Stored items from a collection
____
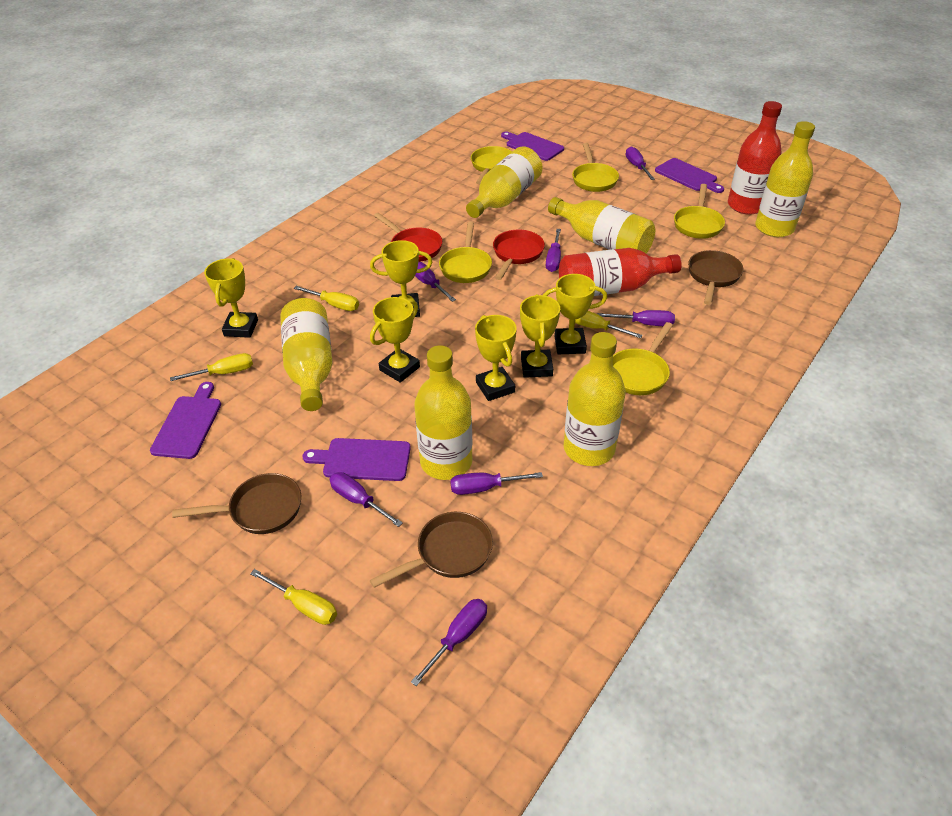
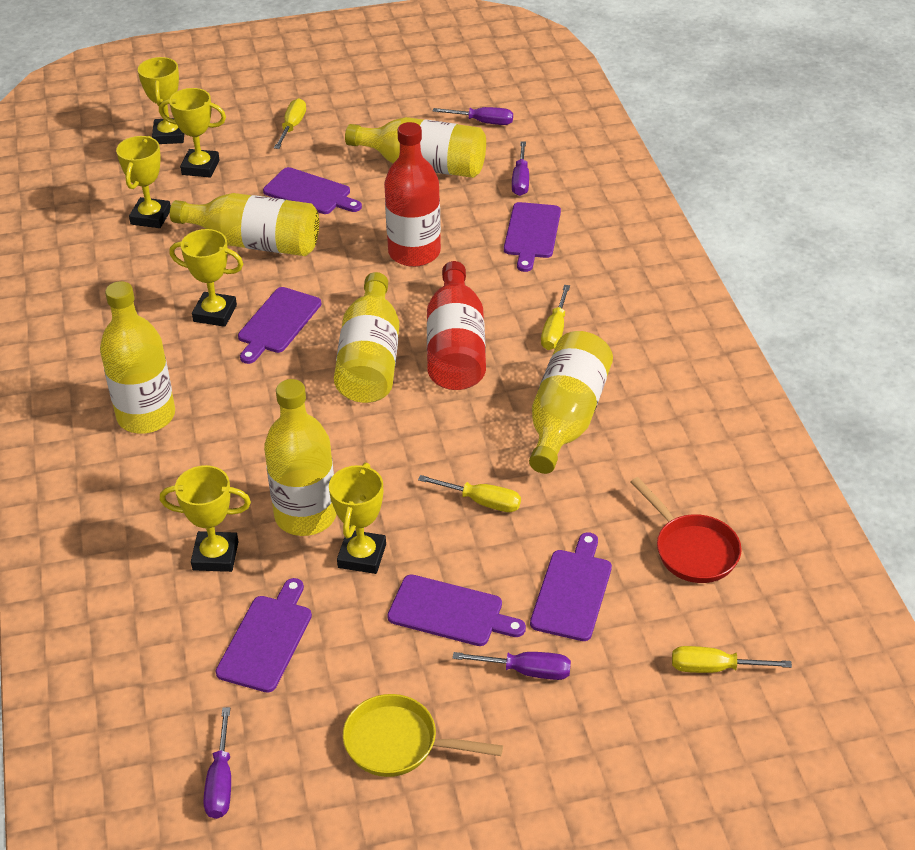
brown pan: 3 -> 0
purple cutting board: 4 -> 6
purple screwdriver: 7 -> 4
red pan: 2 -> 1
yellow pan: 5 -> 1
____
### Description of the task:
Search the entries for the word "purple", then gather every line that has it.

### Answer to this task:
purple cutting board: 4 -> 6
purple screwdriver: 7 -> 4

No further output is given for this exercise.